[Data entries]
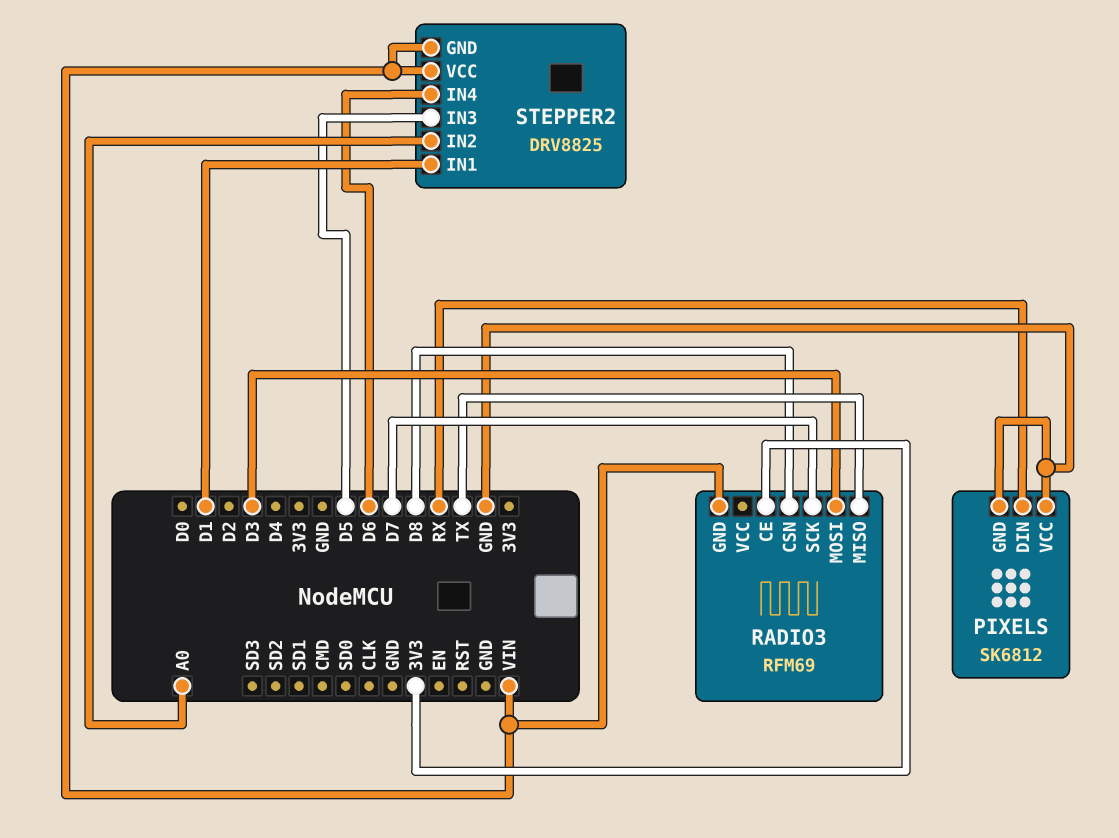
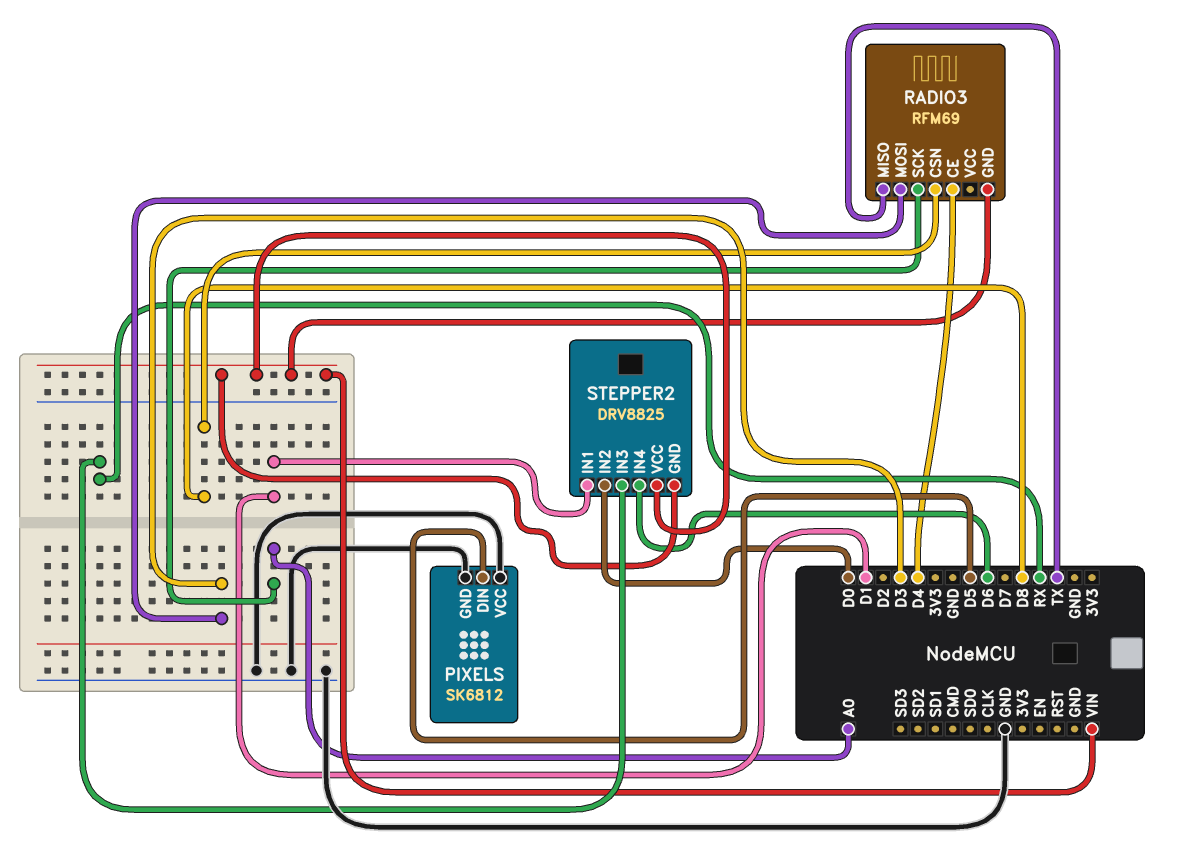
PIXELS pin DIN: RX -> D5
RADIO3 pin CE: 3V3 -> D4
RADIO3 pin SCK: D7 -> A0
STEPPER2 pin IN2: A0 -> D0
STEPPER2 pin IN3: D5 -> RX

Instructions to follow - Each line above is to be repeated exactly as written; no picture is carried over.

Task output -
PIXELS pin DIN: RX -> D5
RADIO3 pin CE: 3V3 -> D4
RADIO3 pin SCK: D7 -> A0
STEPPER2 pin IN2: A0 -> D0
STEPPER2 pin IN3: D5 -> RX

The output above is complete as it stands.